- [Given records]:
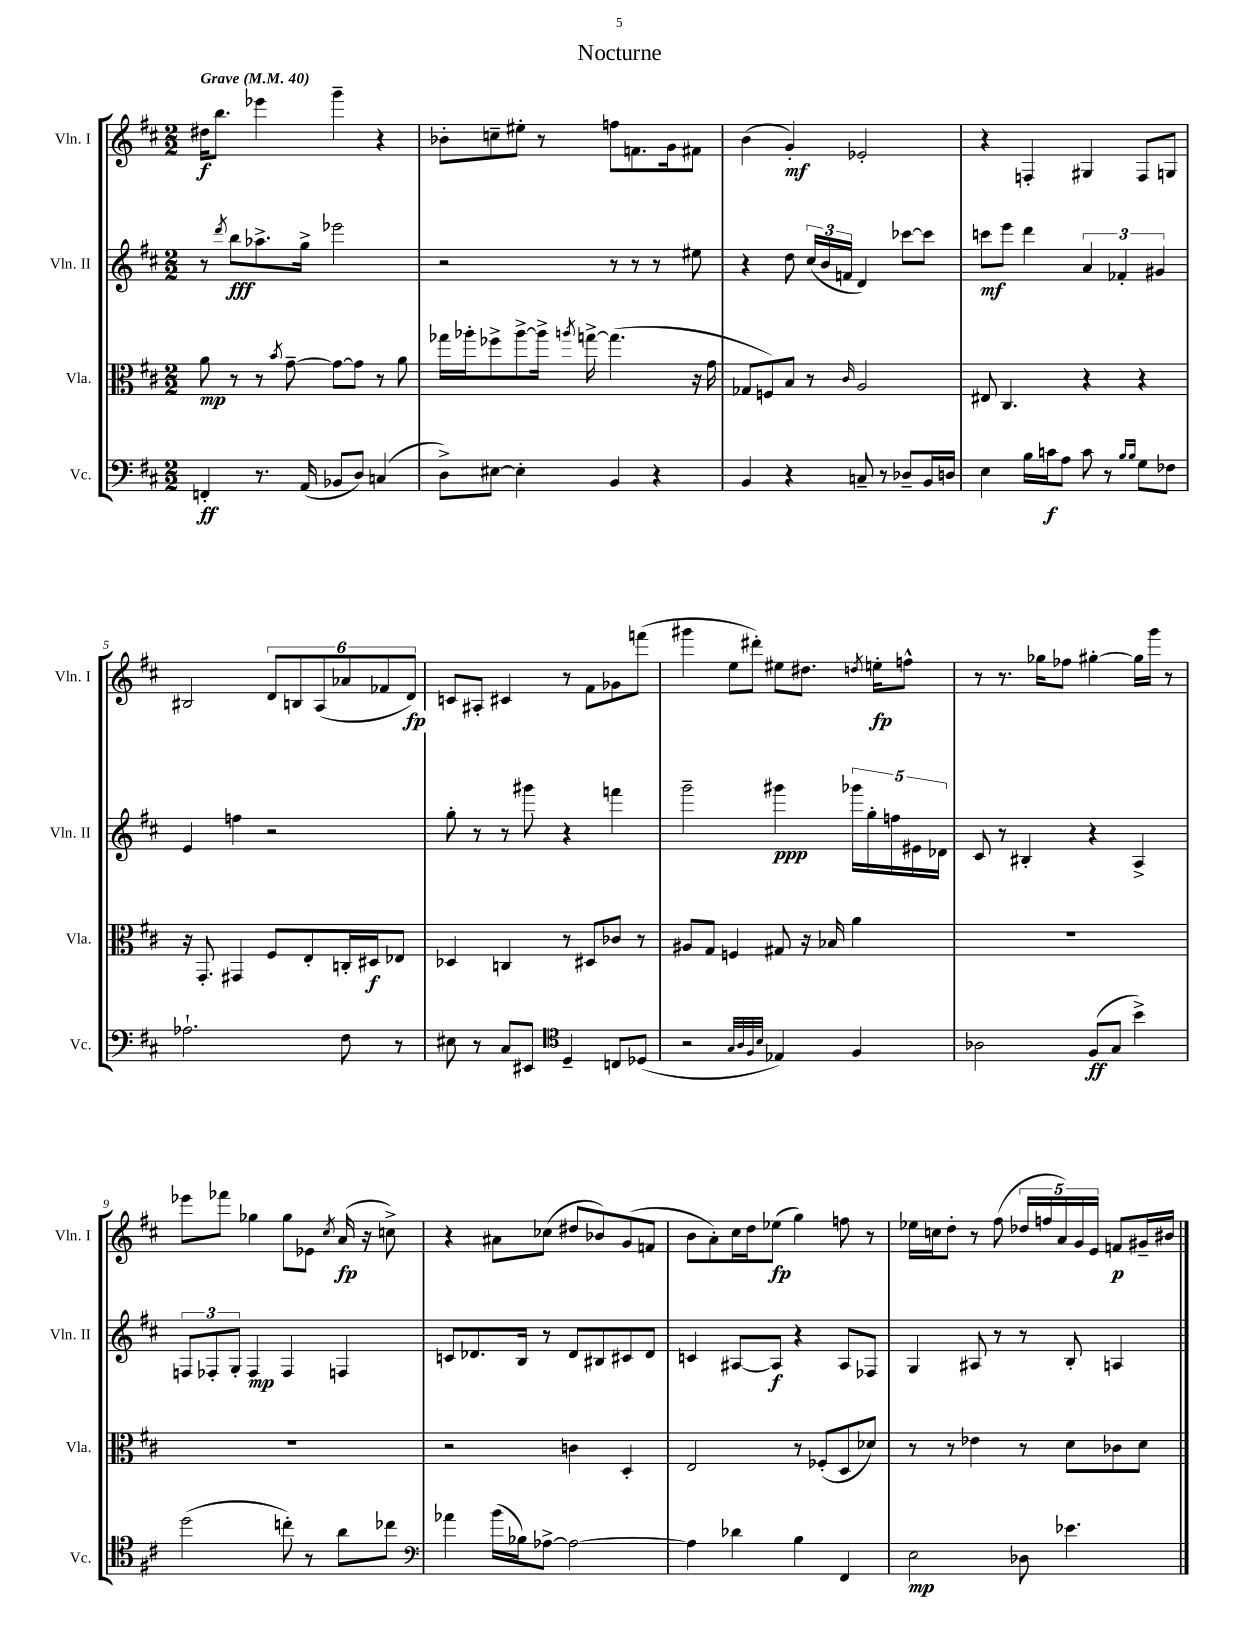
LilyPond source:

\header { title = "Nocturne" }
<<
\new StaffGroup <<
\new Staff = "s0" \with { instrumentName = "Vln. I" shortInstrumentName = "Vln. I" } {
    \clef treble \key d \major \numericTimeSignature \time 2/2 \tempo "Grave" 4 = 40
    \autoBeamOff dis''16[\f b''8.] ees'''4 g'''4-- r4 |
    bes'8[-. c''8-- eis''8]-. r8 f''8[ f'8. g'16 fis'8] |
    b'4( g'4-.\mf) ees'2-. |
    r4 f4-. gis4 f8[ g8] |
    bis2 \tuplet 6/4 { d'8[ b8 a8( aes'8 fes'8 d'8]\fp) } |
    c'8[ ais8]-. cis'4 r8 fis'8[ ges'8 f'''8]( |
    gis'''4 e''8[ dis'''8]-.) eis''8[ dis''8.] \acciaccatura { d''8 } e''16[-.\fp f''8]-^ |
    r8 r8. ges''16[ fes''8] gis''4~-. gis''16[ g'''16] r8 |
    ees'''8[ fes'''8] ges''4 ges''8[ ees'8] \acciaccatura { cis''8 } a'16\fp( r16 c''8->) |
    r4 ais'8[ ces''8]( dis''8[ bes'8) g'8( f'8] |
    b'8[ a'8-.) cis''16 d''16 ees''8]\fp( g''4) f''8 r8 |
    ees''16[ c''16 d''8]-. r8 fis''8( \tuplet 5/4 { des''16[ f''16 a'16) g'16 e'16] } f'8[\p gis'16-- bis'16] \bar "|." |
}
\new Staff = "s1" \with { instrumentName = "Vln. II" shortInstrumentName = "Vln. II" } {
    \clef treble \key d \major \numericTimeSignature \time 2/2
    \autoBeamOff r8 \acciaccatura { d'''8 } b''8[\fff aes''8.-> g''16]-> ees'''2 |
    r2 r8 r8 r8 eis''8 |
    r4 d''8 \tuplet 3/2 { cis''16[( b'16 f'16] } d'4) ces'''8[~ ces'''8] |
    c'''8[\mf e'''8] d'''4 \tuplet 3/2 { a'4 fes'4-. gis'4 } |
    e'4 f''4 r2 |
    g''8-. r8 r8 gis'''8 r4 f'''4 |
    g'''2-- gis'''4\ppp \tuplet 5/4 { ges'''16[ g''16-. f''16 eis'16 des'16] } |
    cis'8 r8 bis4-. r4 a4-> |
    \tuplet 3/2 { f8[ fes8-. g8]-. } fes4\mp fes4 f4 |
    c'8[ des'8. b16] r8 des'8[ bis8 cis'8 des'8] |
    c'4 ais8[~ ais8]\f r4 ais8[ fes8] |
    g4 ais8 r8 r8 b8-. a4 \bar "|." |
}
\new Staff = "s2" \with { instrumentName = "Vla." shortInstrumentName = "Vla." } {
    \clef alto \key d \major \numericTimeSignature \time 2/2
    \autoBeamOff a'8\mp r8 r8 \acciaccatura { b'8 } g'8~-- g'8[~ g'8] r8 a'8 |
    ges''16[ aes''16-. fes''8-> aes''8~-> aes''16]-> \acciaccatura { a''8 } g''16~-> g''4.( r16 g'16 |
    ges8[ f8) b8] r8 \grace { cis'16 } a2 |
    eis8 cis4. r4 r4 |
    r16 g,8.-. gis,4 fis8[ e8-. c16-. dis16\f ees8] |
    des4 c4 r8 dis8[ ces'8] r8 |
    ais8[ g8] f4 gis8 r16 bes16 a'4 |
    R1 |
    R1 |
    r2 c'4 d4-. |
    e2 r8 fes8[-.( d8 des'8]) |
    r8 r8 ees'4 r8 d'8[ ces'8 d'8] \bar "|." |
}
\new Staff = "s3" \with { instrumentName = "Vc." shortInstrumentName = "Vc." } {
    \clef bass \key d \major \numericTimeSignature \time 2/2
    \autoBeamOff f,4-.\ff r8. a,16( bes,8[ d8]) c4( |
    d8[->) eis8]~ eis4-. b,4 r4 |
    b,4 r4 c8-- r8 des8[-- b,16 d16] |
    e4 b16[ c'16\f a8] c'8 r8 \grace { b16[ b16] } g8[ fes8] |
    aes2.-! fis8 r8 |
    eis8 r8 cis8[ eis,8] \clef tenor d4-- c8[ des8]( |
    r2 \grace { g32[ a32 fis32 b32] } ees4) fis4 |
    aes2 fis8[\ff( g8] b'4->) |
    d''2( c''8-.) r8 a'8[ ces''8] |
    \clef bass aes'4 b'16[( bes16) aes8]~-> aes2~ |
    aes4 des'4 b4 fis,4 |
    e2\mp des8 ees'4. \bar "|." |
}
>>
>>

- [Requirement]: How many lines above hold the string "instrumentName"? Tally them and give only the number.

- [Correct answer]: 4